Before-and-after object listings
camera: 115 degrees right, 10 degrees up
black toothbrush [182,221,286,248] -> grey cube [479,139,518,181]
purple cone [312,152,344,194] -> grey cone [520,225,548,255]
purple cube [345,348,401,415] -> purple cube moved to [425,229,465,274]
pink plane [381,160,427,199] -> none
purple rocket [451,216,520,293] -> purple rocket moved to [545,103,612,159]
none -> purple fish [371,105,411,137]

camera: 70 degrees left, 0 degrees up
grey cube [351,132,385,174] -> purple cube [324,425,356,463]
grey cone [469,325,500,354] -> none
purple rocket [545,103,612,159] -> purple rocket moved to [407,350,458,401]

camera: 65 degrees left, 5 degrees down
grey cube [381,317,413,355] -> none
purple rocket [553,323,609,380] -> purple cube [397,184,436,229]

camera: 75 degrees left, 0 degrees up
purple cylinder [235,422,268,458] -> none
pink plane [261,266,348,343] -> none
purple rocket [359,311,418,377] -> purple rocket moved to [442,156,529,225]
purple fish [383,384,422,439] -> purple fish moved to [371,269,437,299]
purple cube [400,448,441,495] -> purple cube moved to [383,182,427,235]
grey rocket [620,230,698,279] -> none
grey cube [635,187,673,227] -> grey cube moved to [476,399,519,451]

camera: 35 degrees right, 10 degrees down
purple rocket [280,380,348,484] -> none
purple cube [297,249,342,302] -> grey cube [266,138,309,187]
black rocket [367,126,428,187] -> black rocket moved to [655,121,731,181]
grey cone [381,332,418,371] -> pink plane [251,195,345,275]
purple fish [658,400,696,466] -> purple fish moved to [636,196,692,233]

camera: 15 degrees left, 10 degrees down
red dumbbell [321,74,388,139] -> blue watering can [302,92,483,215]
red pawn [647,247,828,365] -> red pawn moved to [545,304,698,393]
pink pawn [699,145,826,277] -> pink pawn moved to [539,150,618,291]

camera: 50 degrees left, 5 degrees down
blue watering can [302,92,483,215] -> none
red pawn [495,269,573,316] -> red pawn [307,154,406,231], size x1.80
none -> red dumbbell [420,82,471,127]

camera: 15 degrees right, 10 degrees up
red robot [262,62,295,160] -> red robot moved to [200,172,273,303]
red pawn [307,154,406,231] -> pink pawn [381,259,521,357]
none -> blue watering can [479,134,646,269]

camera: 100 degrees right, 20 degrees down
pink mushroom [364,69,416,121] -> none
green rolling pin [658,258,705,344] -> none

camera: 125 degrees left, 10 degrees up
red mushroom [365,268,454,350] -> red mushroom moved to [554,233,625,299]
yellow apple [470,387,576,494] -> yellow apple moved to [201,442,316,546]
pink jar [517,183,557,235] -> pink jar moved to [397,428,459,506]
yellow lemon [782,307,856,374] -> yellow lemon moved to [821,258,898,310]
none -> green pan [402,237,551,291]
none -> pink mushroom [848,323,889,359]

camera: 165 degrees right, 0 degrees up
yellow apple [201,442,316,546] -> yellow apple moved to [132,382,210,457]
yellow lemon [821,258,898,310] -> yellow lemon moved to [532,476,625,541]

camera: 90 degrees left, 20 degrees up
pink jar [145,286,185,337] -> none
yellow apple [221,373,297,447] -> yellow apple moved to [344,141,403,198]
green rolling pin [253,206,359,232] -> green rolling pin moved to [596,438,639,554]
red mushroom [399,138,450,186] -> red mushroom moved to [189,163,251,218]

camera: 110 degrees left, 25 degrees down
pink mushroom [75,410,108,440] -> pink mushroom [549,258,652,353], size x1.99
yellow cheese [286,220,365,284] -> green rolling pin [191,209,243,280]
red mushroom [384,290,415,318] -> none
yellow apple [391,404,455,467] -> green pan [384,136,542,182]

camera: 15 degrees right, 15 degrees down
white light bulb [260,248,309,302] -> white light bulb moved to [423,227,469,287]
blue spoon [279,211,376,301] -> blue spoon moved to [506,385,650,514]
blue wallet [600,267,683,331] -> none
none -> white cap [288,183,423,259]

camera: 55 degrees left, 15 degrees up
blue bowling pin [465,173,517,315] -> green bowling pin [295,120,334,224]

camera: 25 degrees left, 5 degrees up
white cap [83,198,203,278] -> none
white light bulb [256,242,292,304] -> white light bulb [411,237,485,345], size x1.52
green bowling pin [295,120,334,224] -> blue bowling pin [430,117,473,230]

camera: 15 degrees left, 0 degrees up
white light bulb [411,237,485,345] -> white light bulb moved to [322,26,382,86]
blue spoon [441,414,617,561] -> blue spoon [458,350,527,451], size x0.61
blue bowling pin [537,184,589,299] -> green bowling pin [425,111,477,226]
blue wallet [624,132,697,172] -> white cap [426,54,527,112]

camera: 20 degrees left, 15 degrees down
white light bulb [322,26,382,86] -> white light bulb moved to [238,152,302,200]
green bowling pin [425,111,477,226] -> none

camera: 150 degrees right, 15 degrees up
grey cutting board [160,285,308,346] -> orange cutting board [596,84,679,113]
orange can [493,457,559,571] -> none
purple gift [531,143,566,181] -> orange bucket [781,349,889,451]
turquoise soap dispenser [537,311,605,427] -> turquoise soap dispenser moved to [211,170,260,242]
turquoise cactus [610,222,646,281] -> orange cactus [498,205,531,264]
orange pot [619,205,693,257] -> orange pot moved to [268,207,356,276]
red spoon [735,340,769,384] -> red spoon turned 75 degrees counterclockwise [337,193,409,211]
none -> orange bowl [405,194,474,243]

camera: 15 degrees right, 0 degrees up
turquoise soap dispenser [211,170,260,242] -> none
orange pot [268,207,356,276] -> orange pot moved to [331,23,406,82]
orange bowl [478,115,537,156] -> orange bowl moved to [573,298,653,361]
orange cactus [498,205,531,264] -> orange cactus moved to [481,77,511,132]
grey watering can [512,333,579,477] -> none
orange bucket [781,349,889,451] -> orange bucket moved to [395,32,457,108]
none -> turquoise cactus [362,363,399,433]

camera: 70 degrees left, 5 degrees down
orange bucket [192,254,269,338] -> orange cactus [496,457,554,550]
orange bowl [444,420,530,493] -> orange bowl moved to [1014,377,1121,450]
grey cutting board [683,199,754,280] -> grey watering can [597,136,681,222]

**The task:** Your output should be an exact copy of every line from the one containing "orange pot [268,207,356,276]" through the end of the records.

**Output for this task:**
orange pot [268,207,356,276] -> orange pot moved to [331,23,406,82]
orange bowl [478,115,537,156] -> orange bowl moved to [573,298,653,361]
orange cactus [498,205,531,264] -> orange cactus moved to [481,77,511,132]
grey watering can [512,333,579,477] -> none
orange bucket [781,349,889,451] -> orange bucket moved to [395,32,457,108]
none -> turquoise cactus [362,363,399,433]

camera: 70 degrees left, 5 degrees down
orange bucket [192,254,269,338] -> orange cactus [496,457,554,550]
orange bowl [444,420,530,493] -> orange bowl moved to [1014,377,1121,450]
grey cutting board [683,199,754,280] -> grey watering can [597,136,681,222]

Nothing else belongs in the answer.